Retype these lines word for word, but don't include the pictures in your answer.
** START OF Records supplied **
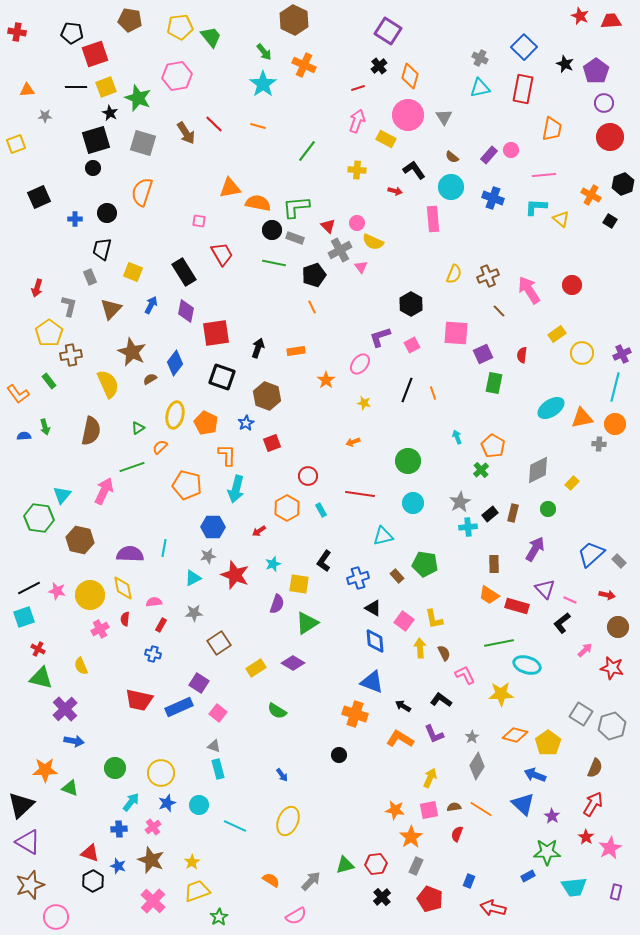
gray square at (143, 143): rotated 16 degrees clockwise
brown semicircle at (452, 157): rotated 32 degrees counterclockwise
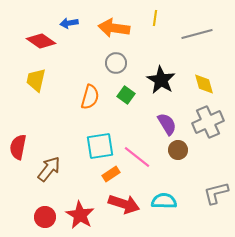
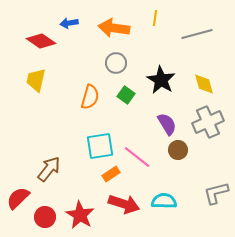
red semicircle: moved 51 px down; rotated 35 degrees clockwise
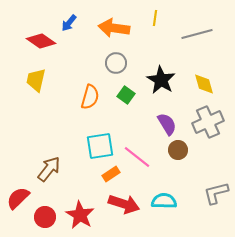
blue arrow: rotated 42 degrees counterclockwise
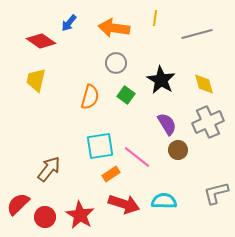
red semicircle: moved 6 px down
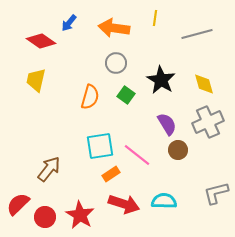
pink line: moved 2 px up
** END OF Records supplied **
> The output
gray square at (143, 143): rotated 16 degrees clockwise
brown semicircle at (452, 157): rotated 32 degrees counterclockwise
red semicircle: moved 51 px down; rotated 35 degrees clockwise
blue arrow: rotated 42 degrees counterclockwise
red semicircle: moved 6 px down
pink line: moved 2 px up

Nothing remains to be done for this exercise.